EXERCISE OBJECTIVE: Every line below between the line holding "none -> grey 1x1 brick [488,483,527,522]" and the line holding "none -> grey 2x2", inclusive, should be repeated exactly, and all other lines omitted.

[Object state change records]

....................

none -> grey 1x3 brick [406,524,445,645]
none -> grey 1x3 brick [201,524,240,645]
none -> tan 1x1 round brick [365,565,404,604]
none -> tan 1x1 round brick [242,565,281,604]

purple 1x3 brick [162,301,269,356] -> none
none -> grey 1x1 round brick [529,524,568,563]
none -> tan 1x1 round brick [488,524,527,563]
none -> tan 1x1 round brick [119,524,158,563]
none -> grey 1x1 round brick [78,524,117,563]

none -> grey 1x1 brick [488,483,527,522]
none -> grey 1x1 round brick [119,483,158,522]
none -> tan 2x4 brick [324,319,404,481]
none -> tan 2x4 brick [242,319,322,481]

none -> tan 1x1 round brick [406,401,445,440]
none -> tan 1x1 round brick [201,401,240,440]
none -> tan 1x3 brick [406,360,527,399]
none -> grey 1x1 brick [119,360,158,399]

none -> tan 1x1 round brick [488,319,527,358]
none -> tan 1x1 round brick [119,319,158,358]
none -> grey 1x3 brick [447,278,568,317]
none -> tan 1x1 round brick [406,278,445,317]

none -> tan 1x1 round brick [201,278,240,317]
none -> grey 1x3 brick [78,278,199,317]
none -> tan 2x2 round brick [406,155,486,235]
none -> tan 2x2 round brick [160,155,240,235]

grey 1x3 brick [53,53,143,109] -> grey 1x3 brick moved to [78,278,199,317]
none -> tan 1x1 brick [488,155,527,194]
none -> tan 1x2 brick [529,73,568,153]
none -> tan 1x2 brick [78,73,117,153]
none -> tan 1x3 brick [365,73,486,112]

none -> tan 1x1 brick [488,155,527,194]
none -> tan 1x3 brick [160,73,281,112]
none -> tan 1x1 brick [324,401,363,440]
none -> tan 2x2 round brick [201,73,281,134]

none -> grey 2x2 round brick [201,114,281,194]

....................

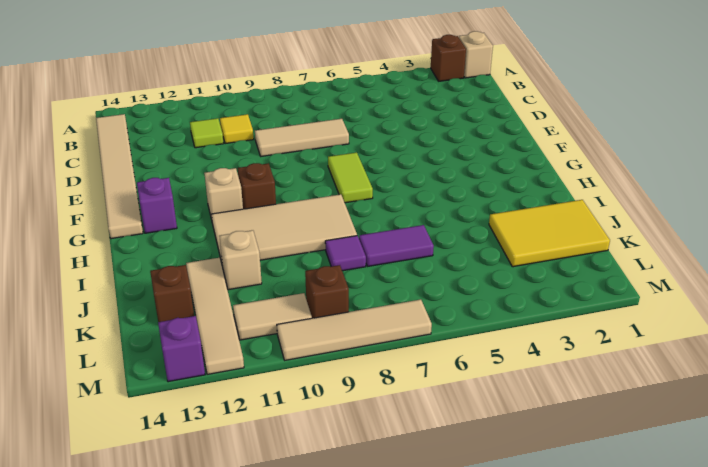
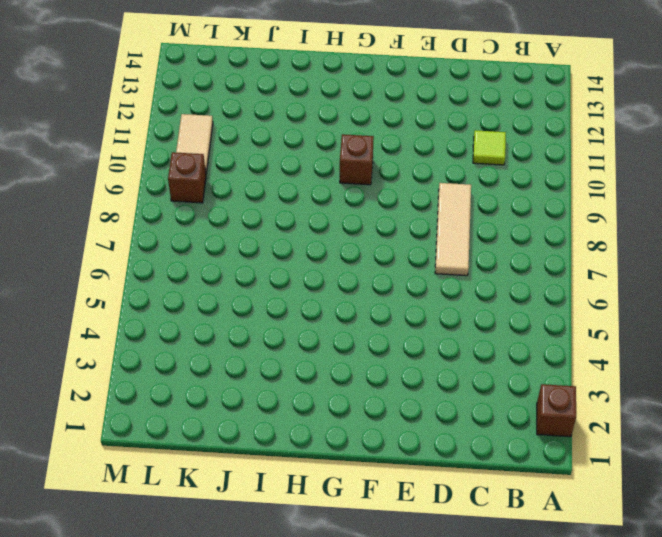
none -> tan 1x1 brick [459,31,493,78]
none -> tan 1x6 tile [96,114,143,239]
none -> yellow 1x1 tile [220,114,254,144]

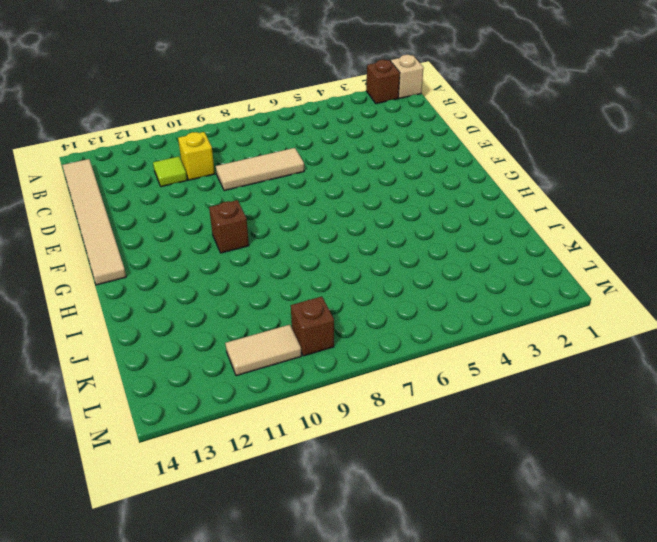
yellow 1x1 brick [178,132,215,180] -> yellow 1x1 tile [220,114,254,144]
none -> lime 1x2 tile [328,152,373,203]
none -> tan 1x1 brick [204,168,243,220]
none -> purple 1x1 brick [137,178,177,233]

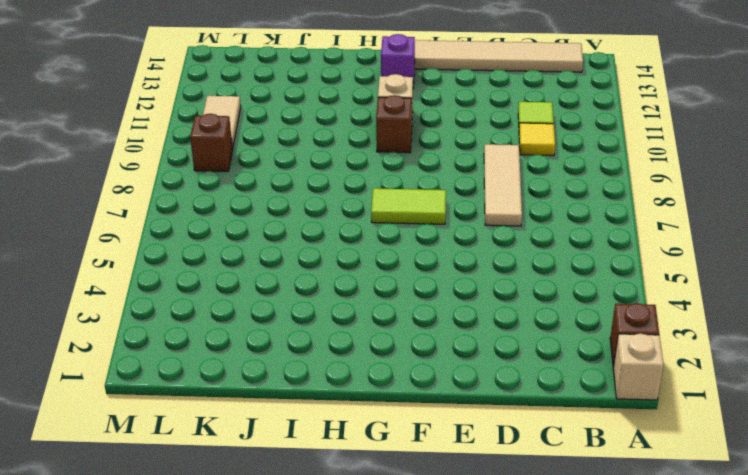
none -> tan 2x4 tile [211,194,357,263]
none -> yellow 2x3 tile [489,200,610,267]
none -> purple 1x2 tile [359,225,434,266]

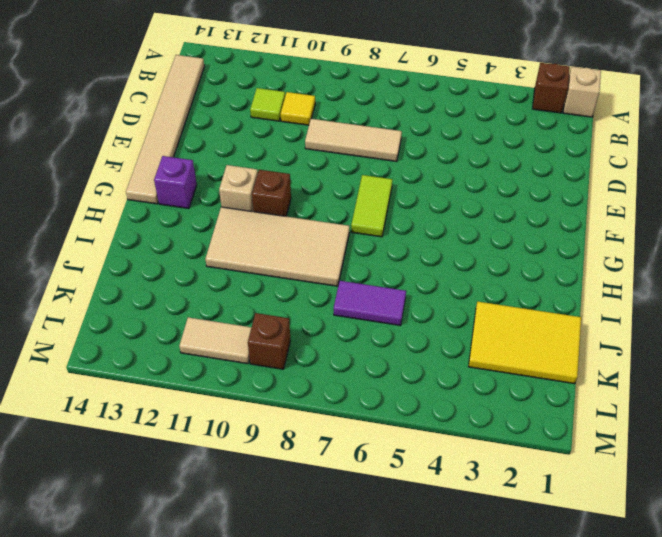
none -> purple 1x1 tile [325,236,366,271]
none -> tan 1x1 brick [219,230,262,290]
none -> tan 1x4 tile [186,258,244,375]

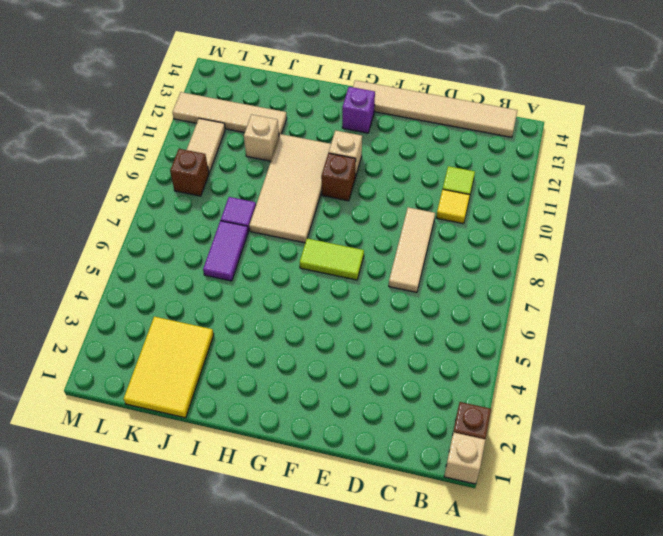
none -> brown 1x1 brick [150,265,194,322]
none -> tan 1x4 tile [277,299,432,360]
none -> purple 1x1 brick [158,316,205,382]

....................

RESULT OF THE EXERCISE:
none -> grey 1x1 brick [488,483,527,522]
none -> grey 1x1 round brick [119,483,158,522]
none -> tan 2x4 brick [324,319,404,481]
none -> tan 2x4 brick [242,319,322,481]

none -> tan 1x1 round brick [406,401,445,440]
none -> tan 1x1 round brick [201,401,240,440]
none -> tan 1x3 brick [406,360,527,399]
none -> grey 1x1 brick [119,360,158,399]

none -> tan 1x1 round brick [488,319,527,358]
none -> tan 1x1 round brick [119,319,158,358]
none -> grey 1x3 brick [447,278,568,317]
none -> tan 1x1 round brick [406,278,445,317]

none -> tan 1x1 round brick [201,278,240,317]
none -> grey 1x3 brick [78,278,199,317]
none -> tan 2x2 round brick [406,155,486,235]
none -> tan 2x2 round brick [160,155,240,235]

grey 1x3 brick [53,53,143,109] -> grey 1x3 brick moved to [78,278,199,317]
none -> tan 1x1 brick [488,155,527,194]
none -> tan 1x2 brick [529,73,568,153]
none -> tan 1x2 brick [78,73,117,153]
none -> tan 1x3 brick [365,73,486,112]

none -> tan 1x1 brick [488,155,527,194]
none -> tan 1x3 brick [160,73,281,112]
none -> tan 1x1 brick [324,401,363,440]
none -> tan 2x2 round brick [201,73,281,134]

none -> grey 2x2 round brick [201,114,281,194]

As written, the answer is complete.